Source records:

━━━

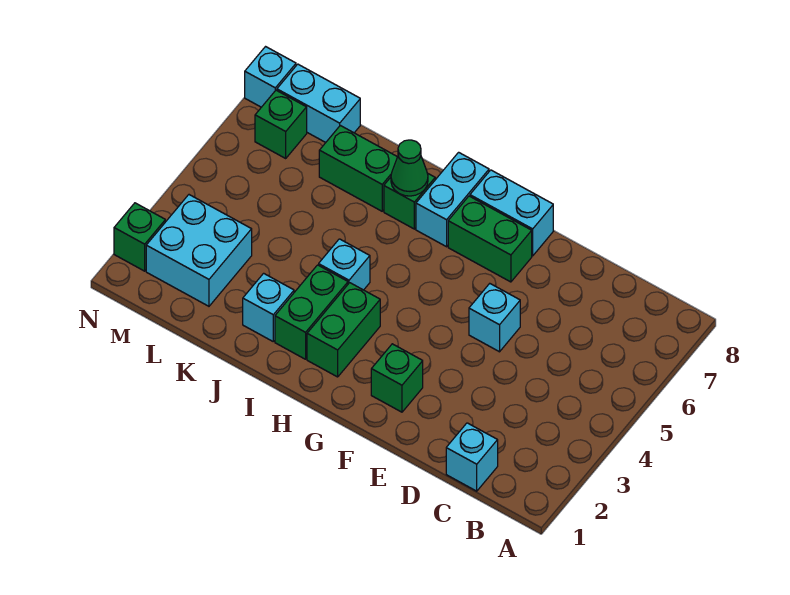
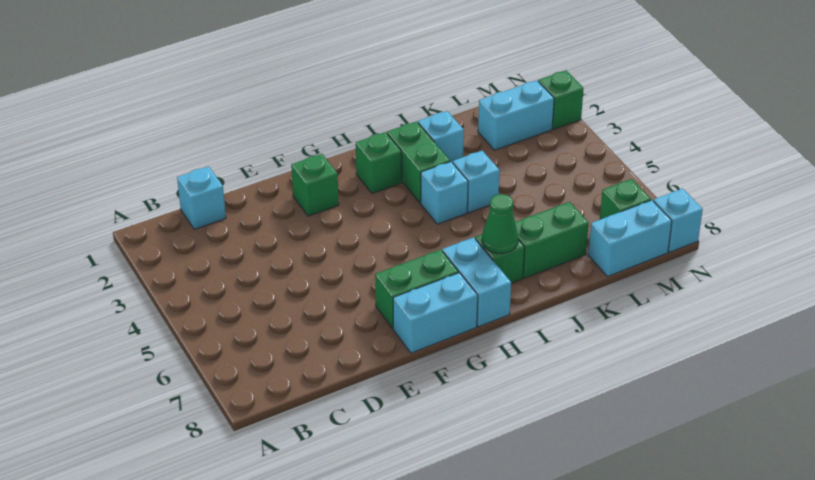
cyan brick E5 level 1 -> cyan brick J4 level 1
green brick H2:H3 level 1 -> green brick H2 level 1
cyan brick L2:M3 level 1 -> cyan brick L2:M2 level 1

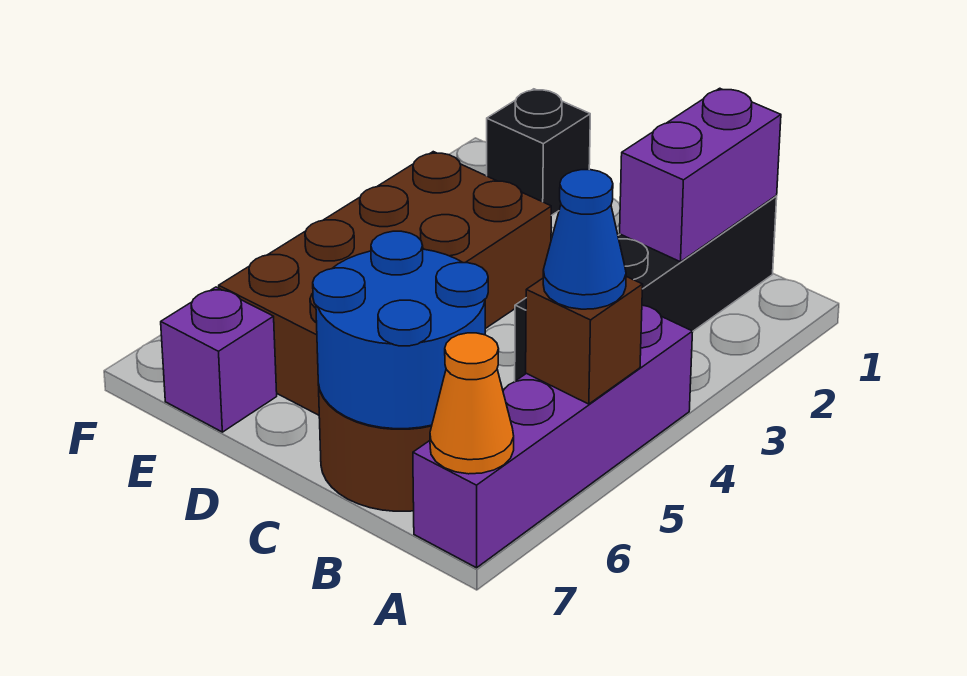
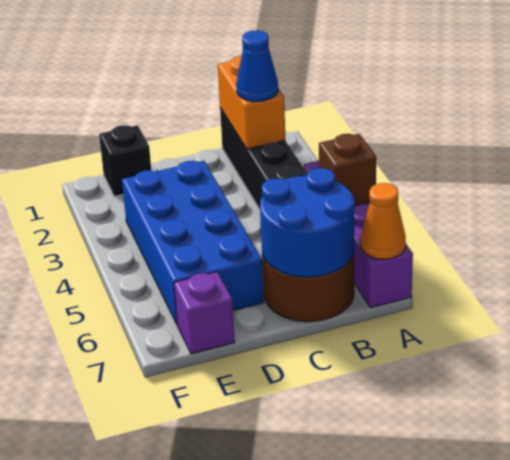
blue cone A5 level 3 -> blue cone B2 level 3
purple brick B1:B2 level 2 -> orange brick B1:B2 level 2
brown brick D3:E6 level 1 -> blue brick D3:E6 level 1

━━━

Task prompt: Whenever the string "brick" shows up in a line of the entries, copy that line.

Exercise output:
cyan brick E5 level 1 -> cyan brick J4 level 1
green brick H2:H3 level 1 -> green brick H2 level 1
cyan brick L2:M3 level 1 -> cyan brick L2:M2 level 1
purple brick B1:B2 level 2 -> orange brick B1:B2 level 2
brown brick D3:E6 level 1 -> blue brick D3:E6 level 1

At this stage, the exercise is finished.